> [Recorded data]:
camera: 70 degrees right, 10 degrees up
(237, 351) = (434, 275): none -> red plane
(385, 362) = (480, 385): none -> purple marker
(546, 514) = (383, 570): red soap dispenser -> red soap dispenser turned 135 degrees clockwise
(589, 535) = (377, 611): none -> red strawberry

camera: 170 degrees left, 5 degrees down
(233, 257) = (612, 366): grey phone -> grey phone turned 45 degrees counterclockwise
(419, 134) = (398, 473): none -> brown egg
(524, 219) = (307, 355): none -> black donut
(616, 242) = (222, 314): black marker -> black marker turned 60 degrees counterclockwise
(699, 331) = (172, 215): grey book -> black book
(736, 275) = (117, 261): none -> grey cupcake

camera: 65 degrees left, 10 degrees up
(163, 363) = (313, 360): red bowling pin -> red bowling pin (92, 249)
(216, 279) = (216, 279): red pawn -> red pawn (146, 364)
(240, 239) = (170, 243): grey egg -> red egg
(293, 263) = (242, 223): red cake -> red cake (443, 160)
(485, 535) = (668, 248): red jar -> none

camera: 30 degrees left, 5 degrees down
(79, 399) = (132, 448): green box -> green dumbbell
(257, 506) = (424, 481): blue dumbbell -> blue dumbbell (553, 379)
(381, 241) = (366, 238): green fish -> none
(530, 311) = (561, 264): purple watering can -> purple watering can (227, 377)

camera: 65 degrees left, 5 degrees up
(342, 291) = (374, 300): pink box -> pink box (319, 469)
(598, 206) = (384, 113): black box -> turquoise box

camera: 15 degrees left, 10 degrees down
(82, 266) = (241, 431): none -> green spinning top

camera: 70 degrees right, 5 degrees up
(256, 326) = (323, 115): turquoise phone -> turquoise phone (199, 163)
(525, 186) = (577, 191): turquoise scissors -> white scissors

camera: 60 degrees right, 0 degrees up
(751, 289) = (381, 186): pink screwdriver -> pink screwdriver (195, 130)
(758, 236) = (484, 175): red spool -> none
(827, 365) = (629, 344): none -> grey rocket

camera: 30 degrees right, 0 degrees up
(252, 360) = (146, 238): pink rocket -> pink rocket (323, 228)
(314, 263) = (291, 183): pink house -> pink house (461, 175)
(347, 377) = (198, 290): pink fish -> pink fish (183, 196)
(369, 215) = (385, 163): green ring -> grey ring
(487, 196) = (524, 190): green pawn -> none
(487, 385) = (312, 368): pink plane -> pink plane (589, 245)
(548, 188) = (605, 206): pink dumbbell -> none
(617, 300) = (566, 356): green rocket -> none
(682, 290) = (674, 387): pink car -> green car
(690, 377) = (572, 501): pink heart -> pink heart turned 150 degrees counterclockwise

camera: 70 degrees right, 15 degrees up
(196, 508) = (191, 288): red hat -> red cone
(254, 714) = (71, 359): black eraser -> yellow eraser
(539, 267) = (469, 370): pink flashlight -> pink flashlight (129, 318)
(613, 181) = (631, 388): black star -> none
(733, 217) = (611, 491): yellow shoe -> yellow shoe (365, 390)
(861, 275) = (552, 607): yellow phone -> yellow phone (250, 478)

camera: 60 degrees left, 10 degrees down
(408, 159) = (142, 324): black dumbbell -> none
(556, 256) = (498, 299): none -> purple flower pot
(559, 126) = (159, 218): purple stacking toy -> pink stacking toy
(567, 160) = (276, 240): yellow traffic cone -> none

> [Work to complete]:
The answer should be one number: how many lines of the data above contain "marker".

> [Answer to this task]:
2